Reproduce the entries shown below only from the line with "Image attached. H&E-stained" down to the line with "Show me where vessel or blood is.", keeping both end lines and copying each one exactly.

• Supplied data:
========================================================================

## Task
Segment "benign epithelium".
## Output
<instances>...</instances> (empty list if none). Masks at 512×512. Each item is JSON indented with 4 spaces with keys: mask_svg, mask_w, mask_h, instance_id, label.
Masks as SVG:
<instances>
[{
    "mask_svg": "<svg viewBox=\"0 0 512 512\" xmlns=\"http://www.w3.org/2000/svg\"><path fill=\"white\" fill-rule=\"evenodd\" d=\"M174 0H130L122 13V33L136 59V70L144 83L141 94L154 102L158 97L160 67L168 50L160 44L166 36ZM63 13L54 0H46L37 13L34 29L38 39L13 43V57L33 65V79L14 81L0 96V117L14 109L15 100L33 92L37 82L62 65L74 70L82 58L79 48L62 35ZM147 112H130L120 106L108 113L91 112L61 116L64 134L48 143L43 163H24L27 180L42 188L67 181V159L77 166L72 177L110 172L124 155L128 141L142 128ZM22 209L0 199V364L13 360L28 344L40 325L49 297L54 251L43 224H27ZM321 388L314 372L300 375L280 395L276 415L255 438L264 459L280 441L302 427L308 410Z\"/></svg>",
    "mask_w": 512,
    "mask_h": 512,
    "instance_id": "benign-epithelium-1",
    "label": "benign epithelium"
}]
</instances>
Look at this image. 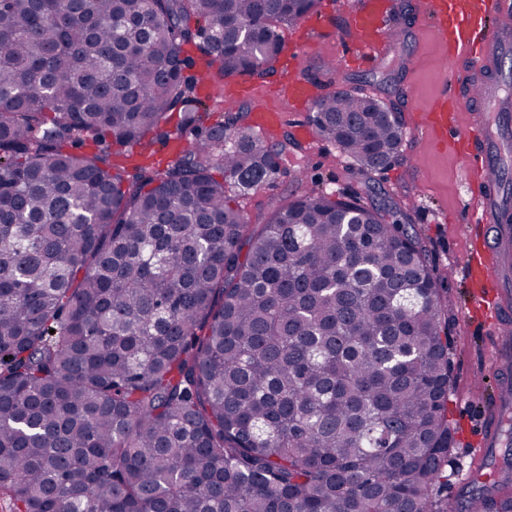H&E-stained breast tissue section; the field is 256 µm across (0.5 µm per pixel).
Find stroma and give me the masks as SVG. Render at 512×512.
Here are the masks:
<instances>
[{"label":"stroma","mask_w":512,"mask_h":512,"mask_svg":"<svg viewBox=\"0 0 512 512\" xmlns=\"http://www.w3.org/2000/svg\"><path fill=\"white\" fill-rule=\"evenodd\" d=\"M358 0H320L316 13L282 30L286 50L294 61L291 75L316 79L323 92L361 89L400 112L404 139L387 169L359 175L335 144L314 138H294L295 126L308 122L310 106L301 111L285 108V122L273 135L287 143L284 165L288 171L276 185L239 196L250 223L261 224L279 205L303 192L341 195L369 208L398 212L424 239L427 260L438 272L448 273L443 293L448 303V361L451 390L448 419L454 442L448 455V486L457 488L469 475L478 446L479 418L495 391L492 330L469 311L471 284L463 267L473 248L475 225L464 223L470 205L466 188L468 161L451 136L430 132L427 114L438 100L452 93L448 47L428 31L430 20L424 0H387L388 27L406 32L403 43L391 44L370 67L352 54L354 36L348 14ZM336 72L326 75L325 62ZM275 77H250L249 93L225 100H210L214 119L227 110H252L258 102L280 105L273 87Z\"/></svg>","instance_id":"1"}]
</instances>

========================================================================

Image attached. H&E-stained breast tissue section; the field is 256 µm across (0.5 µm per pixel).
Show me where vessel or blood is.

========================================================================

• Solved exercise:
Image attached. H&E-stained breast tissue section; the field is 256 µm across (0.5 µm per pixel).
Show me where vessel or blood is.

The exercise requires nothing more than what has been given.